→ **PROBLEM**: Can you copy everything from the first of the items below down to the line containing "gray line at (1345, 121): moved", both ends included, reproducing each line character for character?

# LISTED RECORDS start

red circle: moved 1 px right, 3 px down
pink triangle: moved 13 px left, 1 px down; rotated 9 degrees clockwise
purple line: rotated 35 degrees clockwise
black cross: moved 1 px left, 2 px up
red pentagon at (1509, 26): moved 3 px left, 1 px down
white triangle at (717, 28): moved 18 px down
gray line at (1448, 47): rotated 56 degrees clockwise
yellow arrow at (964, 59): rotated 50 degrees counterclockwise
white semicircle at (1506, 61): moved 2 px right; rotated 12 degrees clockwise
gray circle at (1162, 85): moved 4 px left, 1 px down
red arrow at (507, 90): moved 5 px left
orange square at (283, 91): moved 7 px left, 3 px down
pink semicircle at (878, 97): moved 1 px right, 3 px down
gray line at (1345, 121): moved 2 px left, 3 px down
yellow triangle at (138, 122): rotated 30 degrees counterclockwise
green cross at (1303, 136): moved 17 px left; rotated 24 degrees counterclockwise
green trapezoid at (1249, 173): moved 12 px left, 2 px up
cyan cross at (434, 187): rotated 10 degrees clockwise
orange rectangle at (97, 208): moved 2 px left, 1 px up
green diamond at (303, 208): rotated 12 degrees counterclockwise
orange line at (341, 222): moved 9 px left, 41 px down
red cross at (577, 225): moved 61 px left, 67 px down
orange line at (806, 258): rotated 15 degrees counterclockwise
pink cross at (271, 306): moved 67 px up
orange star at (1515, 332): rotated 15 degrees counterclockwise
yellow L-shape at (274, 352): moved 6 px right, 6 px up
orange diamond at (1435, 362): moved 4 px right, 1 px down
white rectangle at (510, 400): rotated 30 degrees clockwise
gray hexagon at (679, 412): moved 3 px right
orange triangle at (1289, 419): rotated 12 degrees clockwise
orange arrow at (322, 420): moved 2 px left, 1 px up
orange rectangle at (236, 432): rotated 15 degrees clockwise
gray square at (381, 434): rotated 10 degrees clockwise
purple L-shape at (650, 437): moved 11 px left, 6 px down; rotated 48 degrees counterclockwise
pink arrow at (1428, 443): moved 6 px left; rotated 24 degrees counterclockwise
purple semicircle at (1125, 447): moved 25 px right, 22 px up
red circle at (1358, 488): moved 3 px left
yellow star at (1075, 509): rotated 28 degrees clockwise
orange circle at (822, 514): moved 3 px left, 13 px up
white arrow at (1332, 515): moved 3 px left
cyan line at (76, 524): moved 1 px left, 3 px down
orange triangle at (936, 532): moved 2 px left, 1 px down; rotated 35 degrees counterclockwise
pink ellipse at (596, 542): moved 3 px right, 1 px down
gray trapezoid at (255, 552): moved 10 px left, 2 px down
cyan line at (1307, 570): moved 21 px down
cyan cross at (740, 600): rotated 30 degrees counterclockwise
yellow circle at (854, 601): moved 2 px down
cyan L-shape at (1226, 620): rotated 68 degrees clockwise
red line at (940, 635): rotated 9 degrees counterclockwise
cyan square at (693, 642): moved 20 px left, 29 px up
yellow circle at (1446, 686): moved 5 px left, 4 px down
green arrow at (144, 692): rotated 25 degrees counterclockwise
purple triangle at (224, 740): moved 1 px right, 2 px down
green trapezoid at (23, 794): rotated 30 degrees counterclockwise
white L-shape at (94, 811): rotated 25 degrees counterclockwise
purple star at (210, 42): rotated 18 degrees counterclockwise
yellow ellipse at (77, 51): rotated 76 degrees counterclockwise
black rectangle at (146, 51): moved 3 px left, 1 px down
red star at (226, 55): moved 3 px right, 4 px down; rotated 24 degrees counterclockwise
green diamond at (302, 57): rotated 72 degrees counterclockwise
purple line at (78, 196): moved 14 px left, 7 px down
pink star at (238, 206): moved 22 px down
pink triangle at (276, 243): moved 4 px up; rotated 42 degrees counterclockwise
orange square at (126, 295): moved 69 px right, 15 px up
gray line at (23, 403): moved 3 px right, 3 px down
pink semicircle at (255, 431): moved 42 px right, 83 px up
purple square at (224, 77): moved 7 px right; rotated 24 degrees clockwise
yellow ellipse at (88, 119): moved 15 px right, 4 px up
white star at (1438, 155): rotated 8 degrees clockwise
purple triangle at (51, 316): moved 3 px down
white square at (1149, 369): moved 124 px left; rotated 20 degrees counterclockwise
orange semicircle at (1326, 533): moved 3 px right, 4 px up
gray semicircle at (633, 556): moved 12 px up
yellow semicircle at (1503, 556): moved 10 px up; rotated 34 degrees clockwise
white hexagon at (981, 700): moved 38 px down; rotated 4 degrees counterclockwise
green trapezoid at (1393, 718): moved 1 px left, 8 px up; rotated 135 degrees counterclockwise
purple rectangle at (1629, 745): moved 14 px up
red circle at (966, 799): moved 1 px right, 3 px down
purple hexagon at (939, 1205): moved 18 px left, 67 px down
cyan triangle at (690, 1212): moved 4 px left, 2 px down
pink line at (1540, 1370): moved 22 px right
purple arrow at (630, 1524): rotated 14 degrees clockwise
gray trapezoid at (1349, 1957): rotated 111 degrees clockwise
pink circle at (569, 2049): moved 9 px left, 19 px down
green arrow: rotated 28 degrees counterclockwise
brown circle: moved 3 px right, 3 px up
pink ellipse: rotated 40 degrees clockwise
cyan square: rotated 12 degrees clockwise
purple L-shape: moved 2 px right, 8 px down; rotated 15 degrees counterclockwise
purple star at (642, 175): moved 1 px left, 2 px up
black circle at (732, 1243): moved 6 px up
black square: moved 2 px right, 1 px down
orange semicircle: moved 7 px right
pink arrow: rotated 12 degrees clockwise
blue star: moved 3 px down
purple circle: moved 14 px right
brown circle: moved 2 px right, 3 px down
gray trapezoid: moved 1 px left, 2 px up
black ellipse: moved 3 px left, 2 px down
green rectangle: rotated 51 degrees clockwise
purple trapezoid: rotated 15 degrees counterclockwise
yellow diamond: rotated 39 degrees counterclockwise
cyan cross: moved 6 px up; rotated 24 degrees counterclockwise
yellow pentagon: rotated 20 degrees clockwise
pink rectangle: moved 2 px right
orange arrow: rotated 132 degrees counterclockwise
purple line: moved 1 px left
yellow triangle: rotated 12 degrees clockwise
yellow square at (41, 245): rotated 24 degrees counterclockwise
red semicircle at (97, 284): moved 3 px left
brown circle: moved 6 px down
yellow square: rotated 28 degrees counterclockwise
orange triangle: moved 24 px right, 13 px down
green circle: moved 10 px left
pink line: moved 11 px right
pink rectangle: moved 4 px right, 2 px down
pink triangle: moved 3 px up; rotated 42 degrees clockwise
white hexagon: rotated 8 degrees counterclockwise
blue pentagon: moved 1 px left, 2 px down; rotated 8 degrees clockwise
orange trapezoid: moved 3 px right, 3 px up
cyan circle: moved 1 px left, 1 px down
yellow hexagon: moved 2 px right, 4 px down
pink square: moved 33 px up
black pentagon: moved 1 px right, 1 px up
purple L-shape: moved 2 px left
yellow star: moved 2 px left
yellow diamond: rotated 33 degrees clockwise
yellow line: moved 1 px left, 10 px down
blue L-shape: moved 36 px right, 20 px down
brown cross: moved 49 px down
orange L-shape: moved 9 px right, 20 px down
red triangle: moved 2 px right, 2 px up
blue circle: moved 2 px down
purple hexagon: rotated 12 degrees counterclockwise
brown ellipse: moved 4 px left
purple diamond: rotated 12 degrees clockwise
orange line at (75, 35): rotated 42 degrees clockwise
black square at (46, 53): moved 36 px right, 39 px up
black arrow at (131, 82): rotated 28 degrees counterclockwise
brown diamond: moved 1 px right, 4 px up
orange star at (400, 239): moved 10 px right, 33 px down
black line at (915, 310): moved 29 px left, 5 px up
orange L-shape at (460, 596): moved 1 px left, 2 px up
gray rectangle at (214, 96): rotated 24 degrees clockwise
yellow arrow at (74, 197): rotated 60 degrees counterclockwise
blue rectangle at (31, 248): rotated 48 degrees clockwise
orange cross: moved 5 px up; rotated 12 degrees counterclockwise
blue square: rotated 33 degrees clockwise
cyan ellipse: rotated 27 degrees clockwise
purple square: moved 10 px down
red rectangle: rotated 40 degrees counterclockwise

# LISTED RECORDS end

→ **RIGHT ANSWER**:
red circle: moved 1 px right, 3 px down
pink triangle: moved 13 px left, 1 px down; rotated 9 degrees clockwise
purple line: rotated 35 degrees clockwise
black cross: moved 1 px left, 2 px up
red pentagon at (1509, 26): moved 3 px left, 1 px down
white triangle at (717, 28): moved 18 px down
gray line at (1448, 47): rotated 56 degrees clockwise
yellow arrow at (964, 59): rotated 50 degrees counterclockwise
white semicircle at (1506, 61): moved 2 px right; rotated 12 degrees clockwise
gray circle at (1162, 85): moved 4 px left, 1 px down
red arrow at (507, 90): moved 5 px left
orange square at (283, 91): moved 7 px left, 3 px down
pink semicircle at (878, 97): moved 1 px right, 3 px down
gray line at (1345, 121): moved 2 px left, 3 px down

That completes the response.